Brief:
Return the lines of the listing below from the line with "The point (278, 49)" up to and including the line with "click on houseplant", reproducing them character for character.

=== Provided information ===

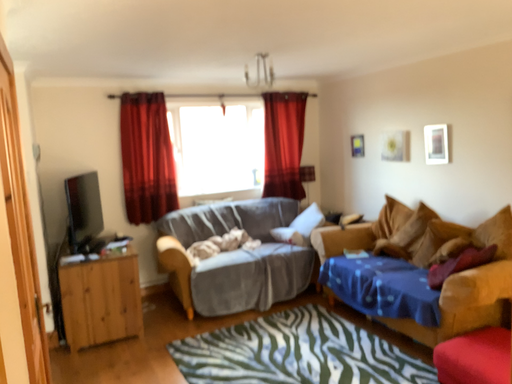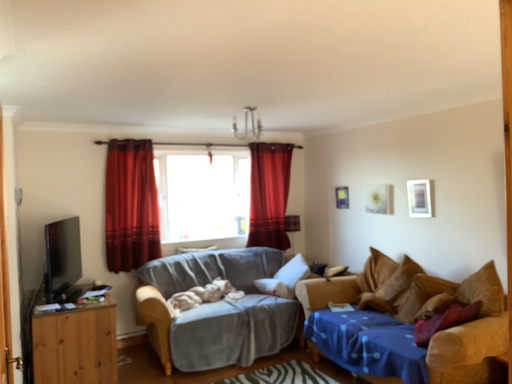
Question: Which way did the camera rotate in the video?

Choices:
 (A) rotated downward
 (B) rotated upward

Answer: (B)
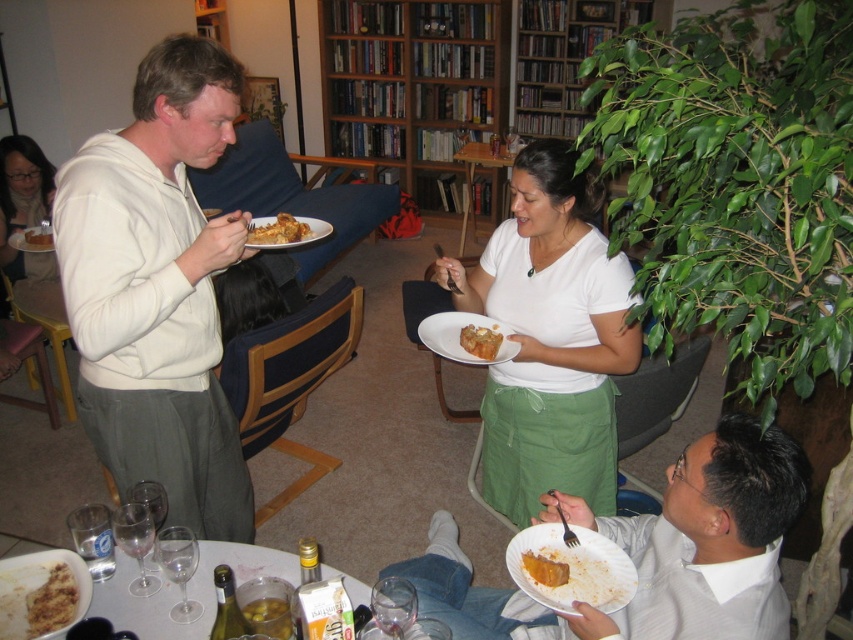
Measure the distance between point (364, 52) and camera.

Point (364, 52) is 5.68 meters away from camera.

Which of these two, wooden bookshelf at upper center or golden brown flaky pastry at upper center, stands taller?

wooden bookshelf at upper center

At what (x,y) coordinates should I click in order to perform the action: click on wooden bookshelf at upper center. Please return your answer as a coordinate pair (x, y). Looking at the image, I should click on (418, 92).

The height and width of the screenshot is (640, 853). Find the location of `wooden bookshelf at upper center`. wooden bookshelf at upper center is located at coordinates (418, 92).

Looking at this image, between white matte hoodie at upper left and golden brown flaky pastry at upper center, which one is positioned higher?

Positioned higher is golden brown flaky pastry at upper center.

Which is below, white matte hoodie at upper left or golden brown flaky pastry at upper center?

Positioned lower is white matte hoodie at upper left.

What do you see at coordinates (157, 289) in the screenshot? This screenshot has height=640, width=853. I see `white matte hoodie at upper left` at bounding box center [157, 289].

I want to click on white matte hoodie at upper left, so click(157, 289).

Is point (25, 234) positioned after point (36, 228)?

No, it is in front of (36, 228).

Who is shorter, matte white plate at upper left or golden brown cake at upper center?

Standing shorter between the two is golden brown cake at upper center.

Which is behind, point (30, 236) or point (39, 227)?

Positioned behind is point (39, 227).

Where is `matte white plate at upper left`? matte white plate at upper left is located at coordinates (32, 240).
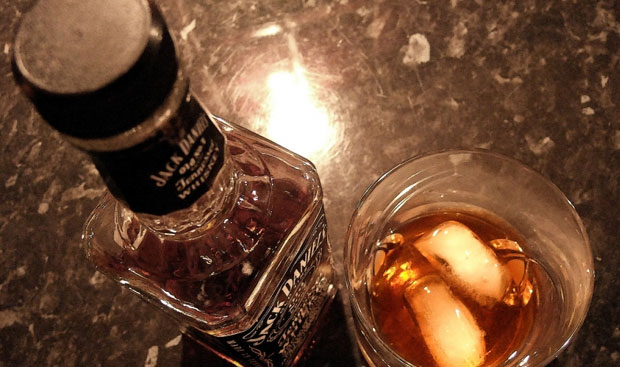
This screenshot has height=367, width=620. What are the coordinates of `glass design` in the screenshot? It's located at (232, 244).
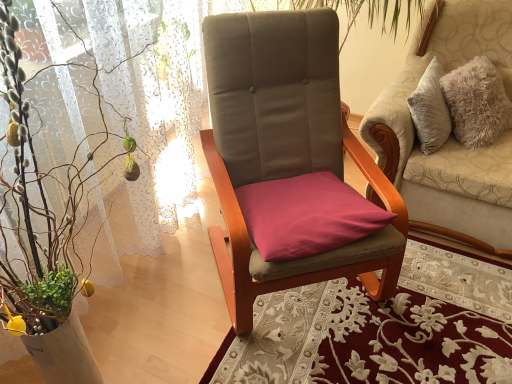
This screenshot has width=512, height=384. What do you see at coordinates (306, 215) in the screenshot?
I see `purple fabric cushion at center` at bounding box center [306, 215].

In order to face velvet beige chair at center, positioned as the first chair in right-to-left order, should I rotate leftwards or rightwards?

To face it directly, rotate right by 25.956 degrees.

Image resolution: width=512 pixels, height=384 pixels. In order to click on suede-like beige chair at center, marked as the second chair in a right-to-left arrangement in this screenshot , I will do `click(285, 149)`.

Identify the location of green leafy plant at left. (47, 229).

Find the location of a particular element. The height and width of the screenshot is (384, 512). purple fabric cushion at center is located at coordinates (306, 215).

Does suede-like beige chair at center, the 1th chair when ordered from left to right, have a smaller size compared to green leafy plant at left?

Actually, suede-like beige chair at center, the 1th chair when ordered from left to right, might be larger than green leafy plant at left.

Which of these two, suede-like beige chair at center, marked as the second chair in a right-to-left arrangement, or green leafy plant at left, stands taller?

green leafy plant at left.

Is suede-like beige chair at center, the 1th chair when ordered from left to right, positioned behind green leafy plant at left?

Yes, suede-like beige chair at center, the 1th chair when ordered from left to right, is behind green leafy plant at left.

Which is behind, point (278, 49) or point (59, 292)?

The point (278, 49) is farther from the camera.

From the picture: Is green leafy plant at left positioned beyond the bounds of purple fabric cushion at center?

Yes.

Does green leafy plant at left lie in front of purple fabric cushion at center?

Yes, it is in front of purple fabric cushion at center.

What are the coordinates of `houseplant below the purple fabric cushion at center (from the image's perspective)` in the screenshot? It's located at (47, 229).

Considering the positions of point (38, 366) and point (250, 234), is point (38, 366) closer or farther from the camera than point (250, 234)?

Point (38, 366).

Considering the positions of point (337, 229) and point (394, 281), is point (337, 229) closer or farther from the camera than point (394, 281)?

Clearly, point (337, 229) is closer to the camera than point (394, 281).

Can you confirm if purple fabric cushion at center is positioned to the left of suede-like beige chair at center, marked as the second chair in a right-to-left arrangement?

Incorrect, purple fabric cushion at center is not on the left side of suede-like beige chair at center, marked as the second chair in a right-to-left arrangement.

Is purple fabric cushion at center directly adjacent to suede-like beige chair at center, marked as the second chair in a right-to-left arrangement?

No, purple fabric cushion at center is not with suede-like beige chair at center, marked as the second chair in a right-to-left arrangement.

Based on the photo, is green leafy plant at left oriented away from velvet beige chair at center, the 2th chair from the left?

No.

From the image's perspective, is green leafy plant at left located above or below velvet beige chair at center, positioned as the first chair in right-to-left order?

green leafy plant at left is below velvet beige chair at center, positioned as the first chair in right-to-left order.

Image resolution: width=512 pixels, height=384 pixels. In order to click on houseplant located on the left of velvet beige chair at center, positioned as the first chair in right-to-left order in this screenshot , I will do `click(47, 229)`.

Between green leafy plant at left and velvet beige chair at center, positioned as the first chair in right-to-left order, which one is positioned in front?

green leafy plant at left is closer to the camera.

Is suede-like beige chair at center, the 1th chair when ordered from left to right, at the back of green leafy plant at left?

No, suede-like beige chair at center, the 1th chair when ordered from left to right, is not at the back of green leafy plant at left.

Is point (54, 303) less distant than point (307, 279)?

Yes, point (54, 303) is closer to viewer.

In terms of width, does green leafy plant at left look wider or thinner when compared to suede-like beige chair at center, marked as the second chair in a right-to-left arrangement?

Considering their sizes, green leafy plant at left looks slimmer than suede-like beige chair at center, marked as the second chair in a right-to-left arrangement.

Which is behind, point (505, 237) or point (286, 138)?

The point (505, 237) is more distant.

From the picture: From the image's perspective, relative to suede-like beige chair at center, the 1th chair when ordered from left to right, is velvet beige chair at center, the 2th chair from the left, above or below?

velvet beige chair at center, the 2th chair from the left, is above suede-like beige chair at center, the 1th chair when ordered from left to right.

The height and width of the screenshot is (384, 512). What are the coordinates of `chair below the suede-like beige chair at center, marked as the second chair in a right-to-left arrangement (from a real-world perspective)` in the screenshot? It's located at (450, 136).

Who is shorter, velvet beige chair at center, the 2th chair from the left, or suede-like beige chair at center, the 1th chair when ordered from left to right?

===

Exercise result:
The point (278, 49) is farther from the camera.

From the picture: Is green leafy plant at left positioned beyond the bounds of purple fabric cushion at center?

Yes.

Does green leafy plant at left lie in front of purple fabric cushion at center?

Yes, it is in front of purple fabric cushion at center.

What are the coordinates of `houseplant below the purple fabric cushion at center (from the image's perspective)` in the screenshot? It's located at (47, 229).

Considering the positions of point (38, 366) and point (250, 234), is point (38, 366) closer or farther from the camera than point (250, 234)?

Point (38, 366).

Considering the positions of point (337, 229) and point (394, 281), is point (337, 229) closer or farther from the camera than point (394, 281)?

Clearly, point (337, 229) is closer to the camera than point (394, 281).

Can you confirm if purple fabric cushion at center is positioned to the left of suede-like beige chair at center, marked as the second chair in a right-to-left arrangement?

Incorrect, purple fabric cushion at center is not on the left side of suede-like beige chair at center, marked as the second chair in a right-to-left arrangement.

Is purple fabric cushion at center directly adjacent to suede-like beige chair at center, marked as the second chair in a right-to-left arrangement?

No, purple fabric cushion at center is not with suede-like beige chair at center, marked as the second chair in a right-to-left arrangement.

Based on the photo, is green leafy plant at left oriented away from velvet beige chair at center, the 2th chair from the left?

No.

From the image's perspective, is green leafy plant at left located above or below velvet beige chair at center, positioned as the first chair in right-to-left order?

green leafy plant at left is below velvet beige chair at center, positioned as the first chair in right-to-left order.

Image resolution: width=512 pixels, height=384 pixels. In order to click on houseplant located on the left of velvet beige chair at center, positioned as the first chair in right-to-left order in this screenshot , I will do `click(47, 229)`.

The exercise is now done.